*** TASK INPUTS ***

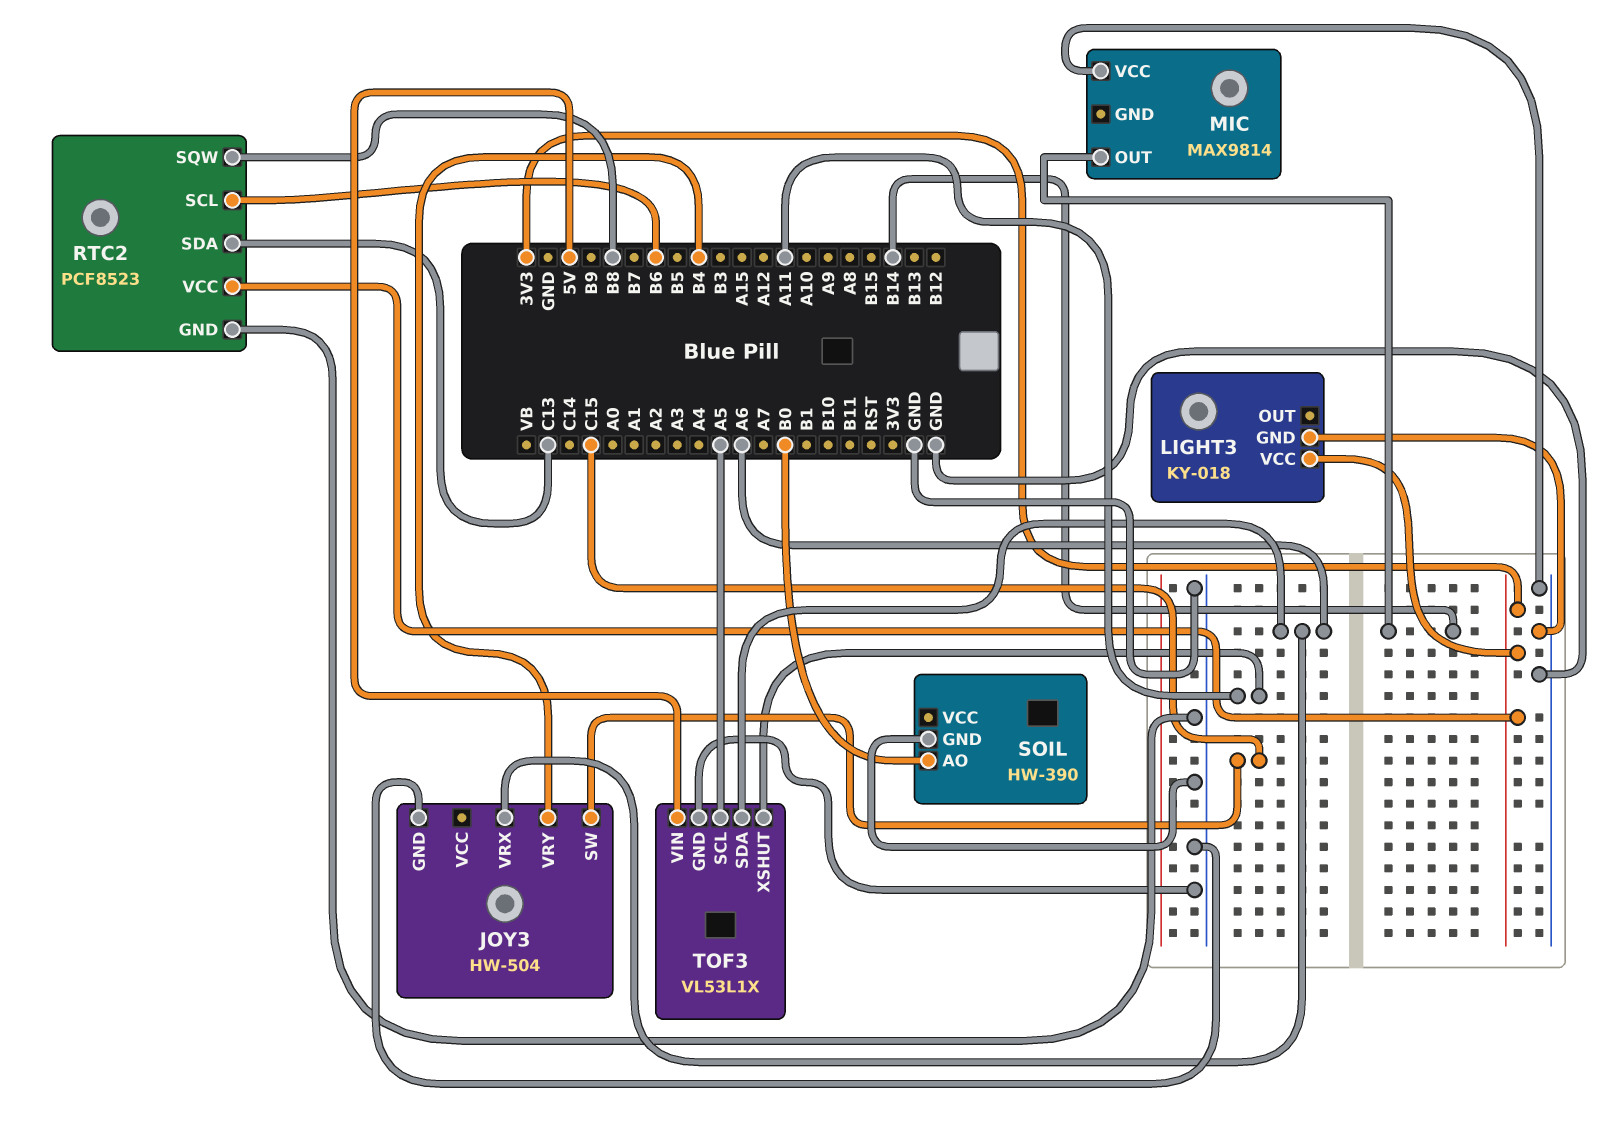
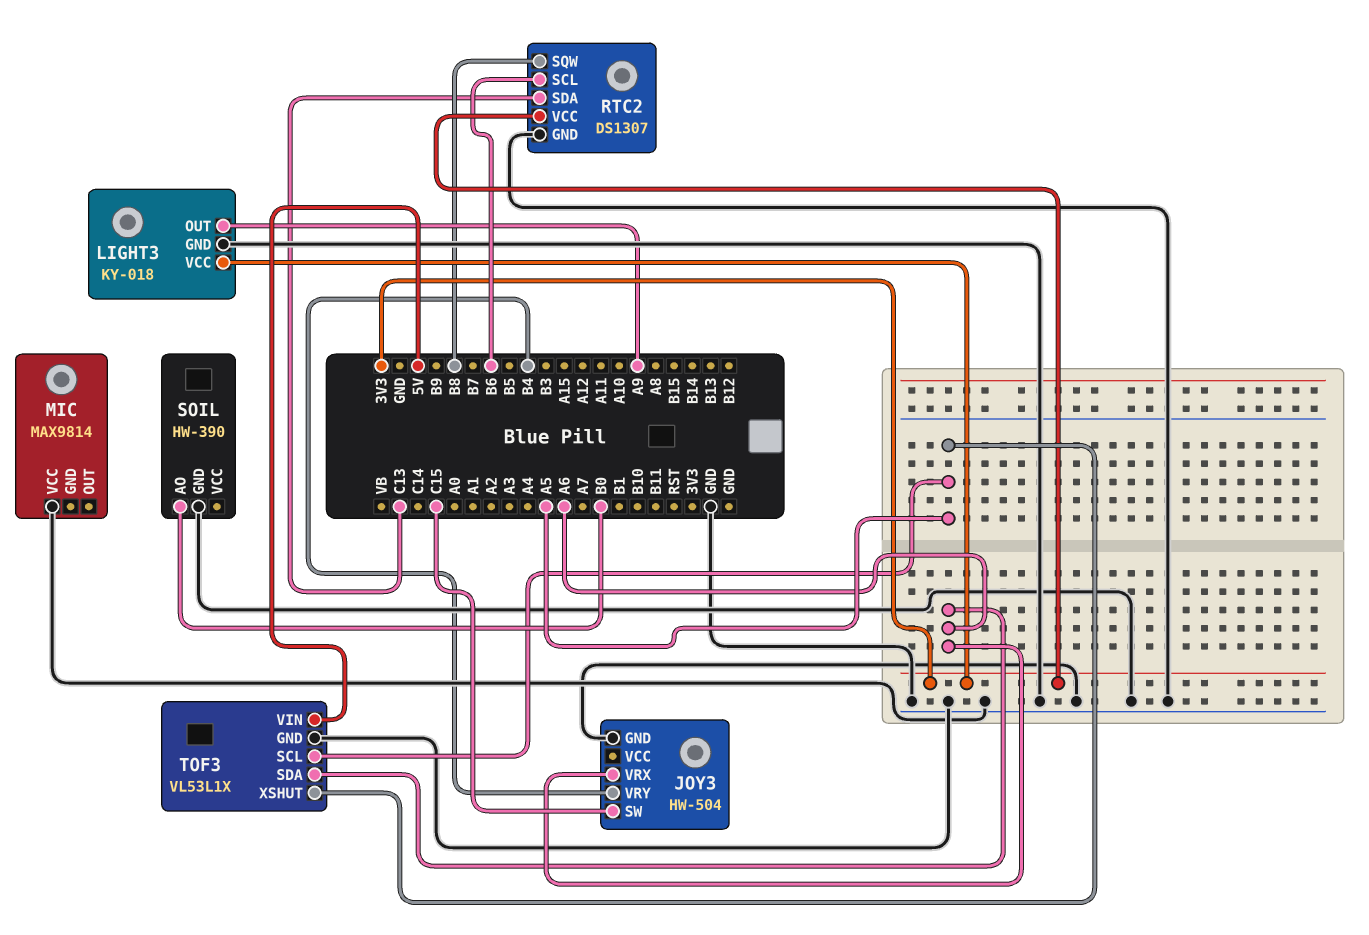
LIGHT3 pin OUT: none -> A9
MIC pin OUT: B14 -> none
RTC2: PCF8523 -> DS1307
TOF3 pin XSHUT: A11 -> A5

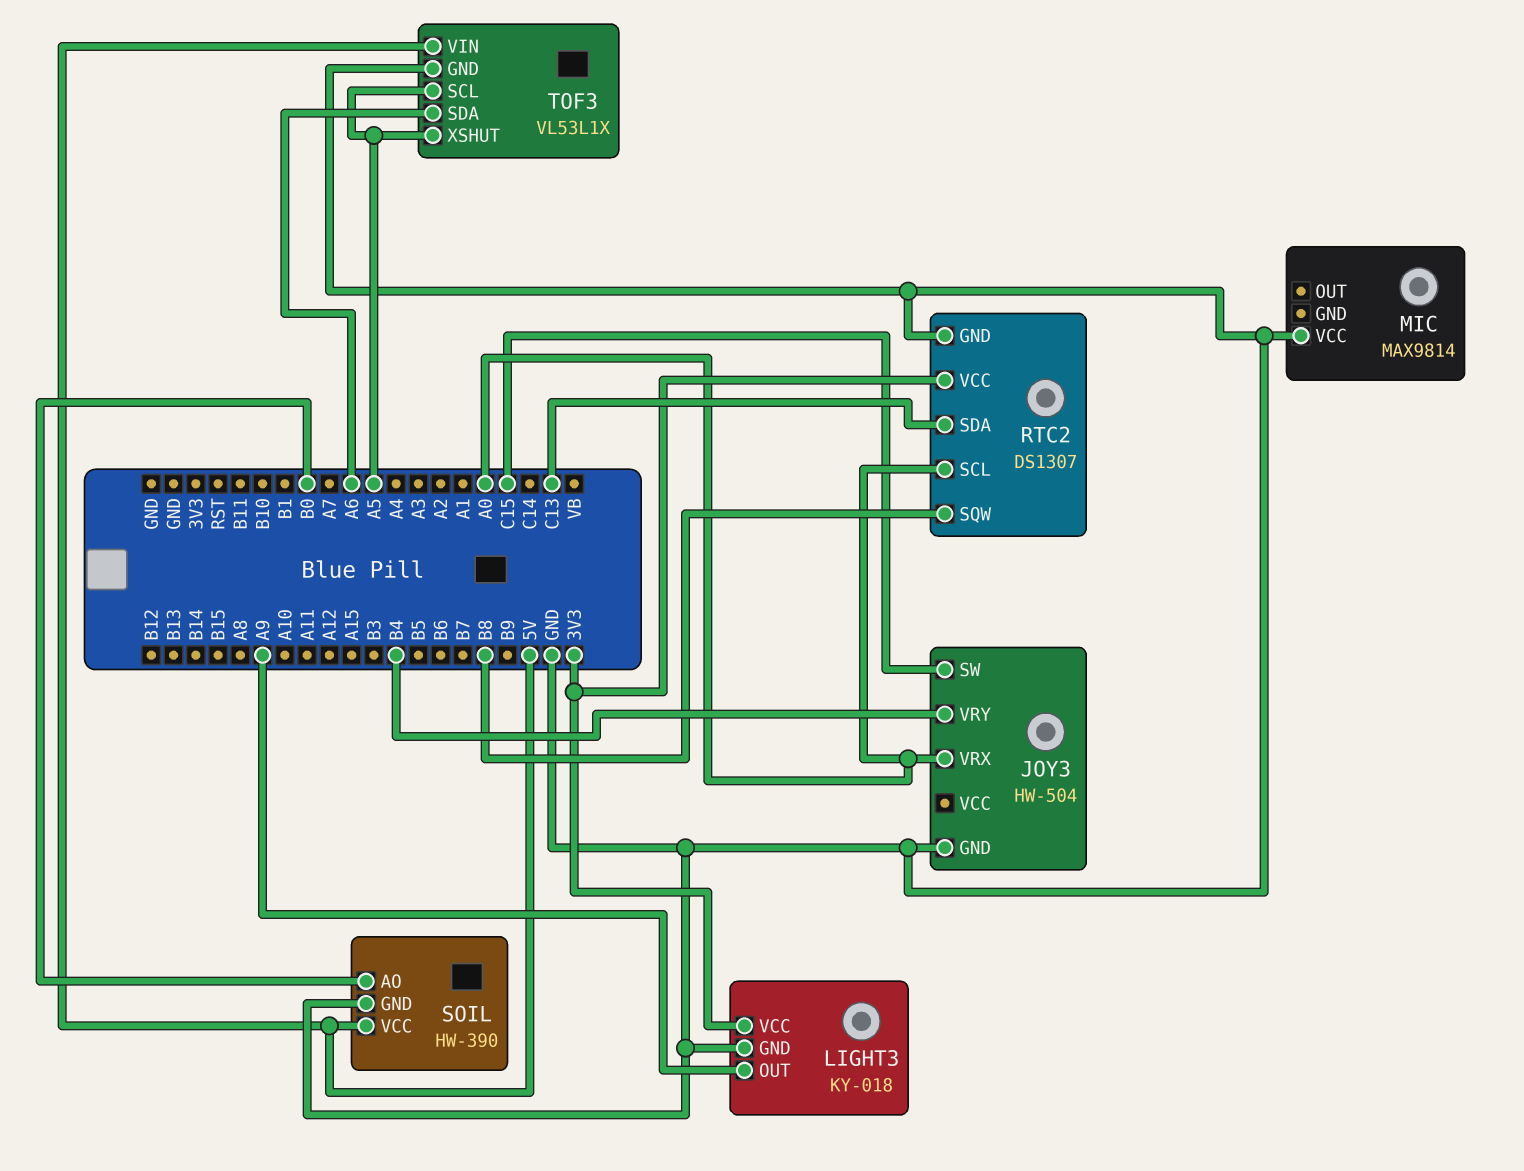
JOY3 pin VRX: A6 -> A0
RTC2 pin SCL: B6 -> A0
SOIL pin VCC: none -> 5V

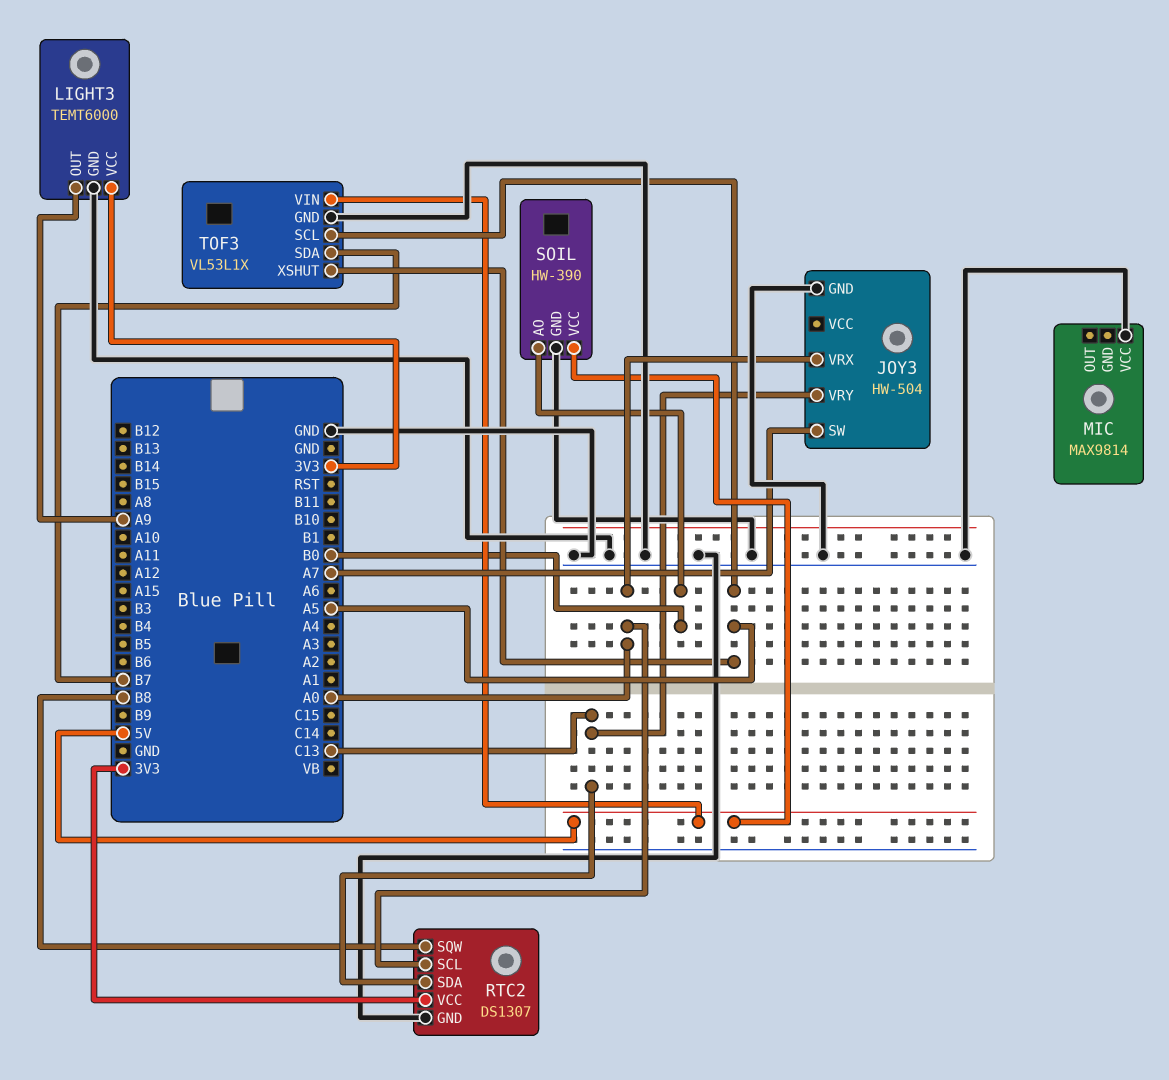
JOY3 pin SW: C15 -> A7
JOY3 pin VRY: B4 -> C13
LIGHT3: KY-018 -> TEMT6000
TOF3 pin SDA: A6 -> B7

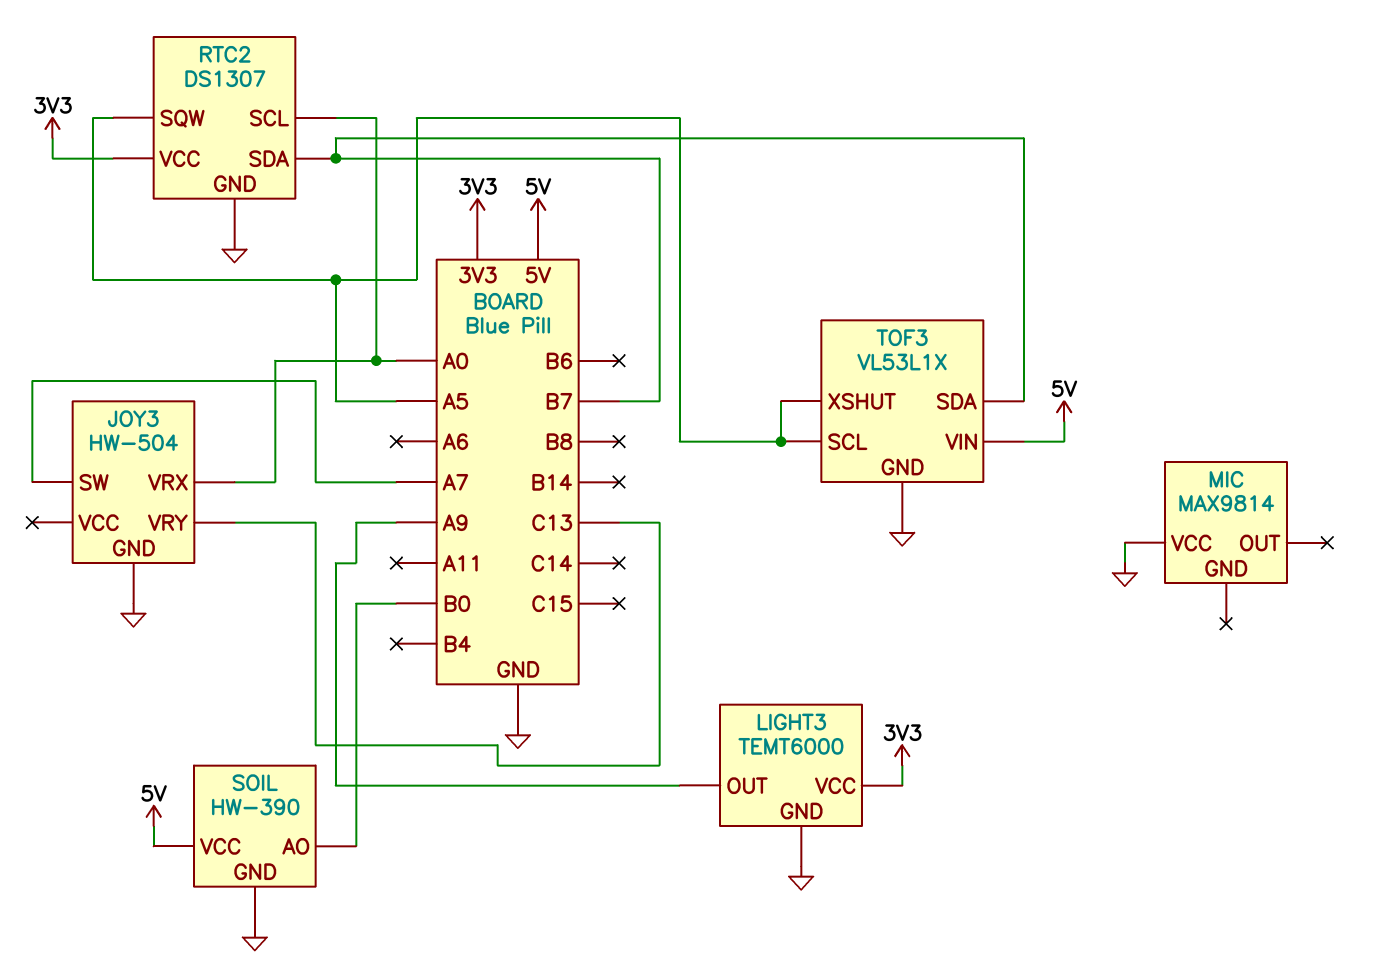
RTC2 pin SDA: C13 -> B7
RTC2 pin SQW: B8 -> A5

*** End of TASK INPUTS ***

For the string "none", return every line of the data where it appears.

**WRITTEN SOLUTION**.
LIGHT3 pin OUT: none -> A9
MIC pin OUT: B14 -> none
SOIL pin VCC: none -> 5V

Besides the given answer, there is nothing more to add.